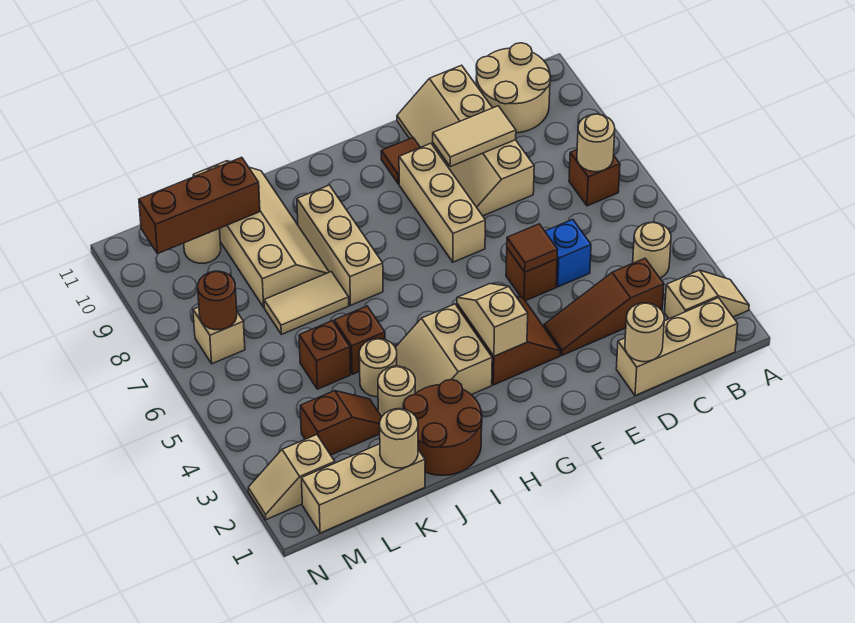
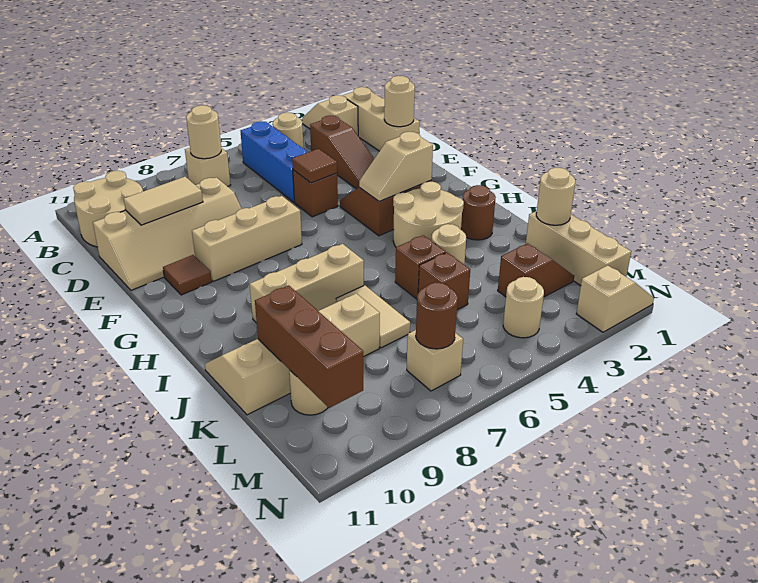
brown brick B7 level 1 -> tan brick B7 level 1
blue brick D5 level 1 -> blue brick B5:D5 level 1
tan tile D9:E9 level 2 -> tan tile D9:D10 level 2
tan slope H3:I4 level 1 top H -> tan round brick H3:I4 level 1
brown round brick I1:J2 level 1 -> brown round brick I2 level 1
tan round brick J3 level 1 -> tan round brick M4 level 1
brown slope K3:L3 level 1 top L -> brown slope L2:L3 level 1 top 3
tan slope M2:N2 level 1 top M -> tan slope N1:N2 level 1 top 2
___
For every line above that includes the string "slope", copy the line.

Your response =
tan slope H3:I4 level 1 top H -> tan round brick H3:I4 level 1
brown slope K3:L3 level 1 top L -> brown slope L2:L3 level 1 top 3
tan slope M2:N2 level 1 top M -> tan slope N1:N2 level 1 top 2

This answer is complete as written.